◆ Task to carry out: Scan the listing below for the word "move" and copy every line where it occurs.

◆ Given records:
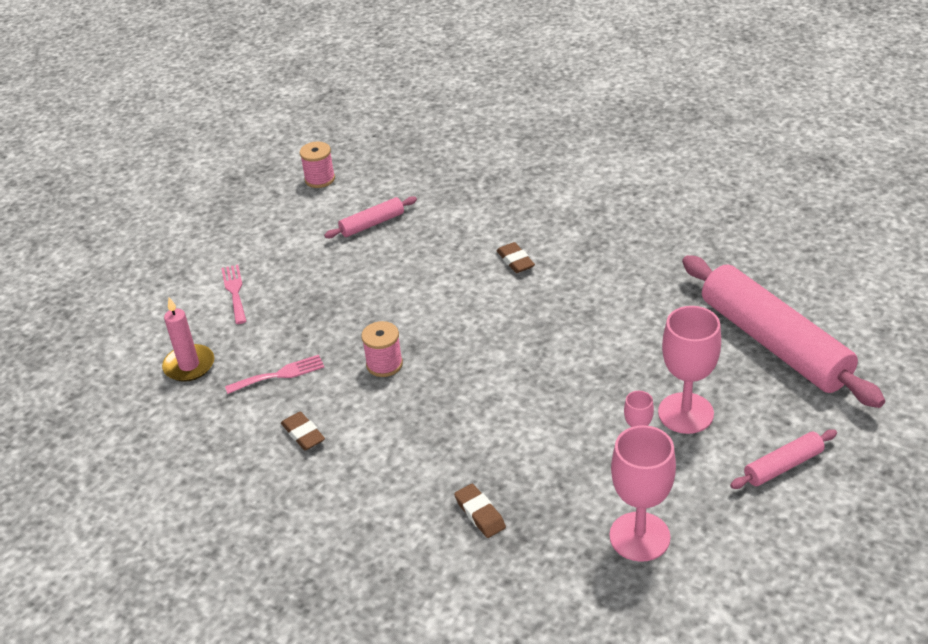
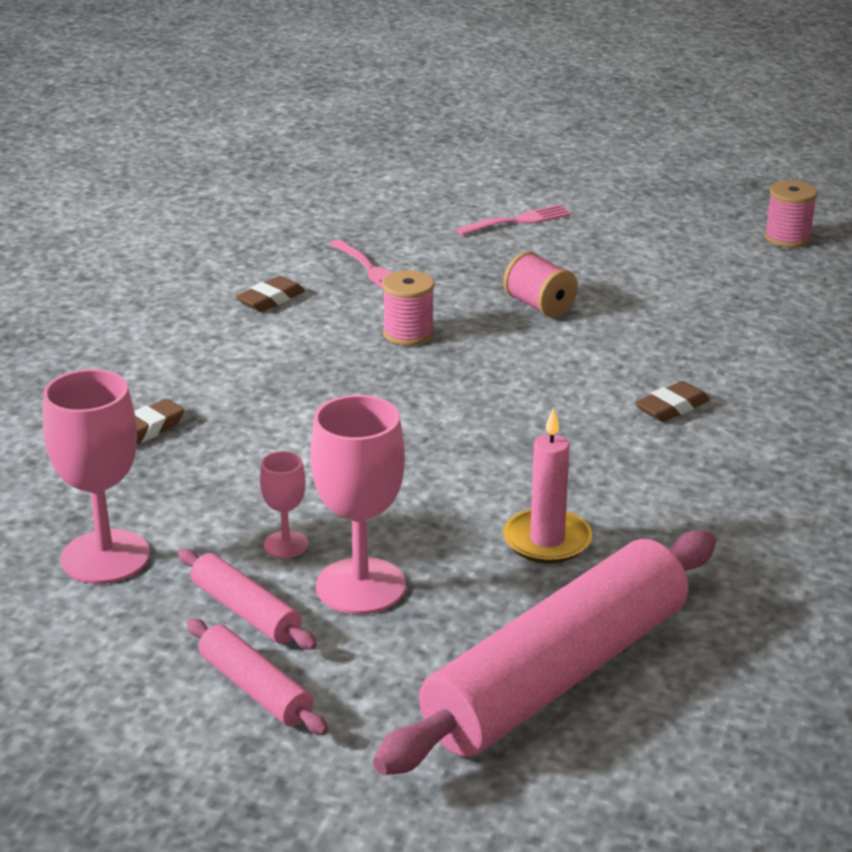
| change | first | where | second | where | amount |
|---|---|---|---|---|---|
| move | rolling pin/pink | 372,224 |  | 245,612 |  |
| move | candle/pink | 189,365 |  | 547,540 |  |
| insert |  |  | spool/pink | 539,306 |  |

◆ Task answer:
| move | rolling pin/pink | 372,224 |  | 245,612 |  |
| move | candle/pink | 189,365 |  | 547,540 |  |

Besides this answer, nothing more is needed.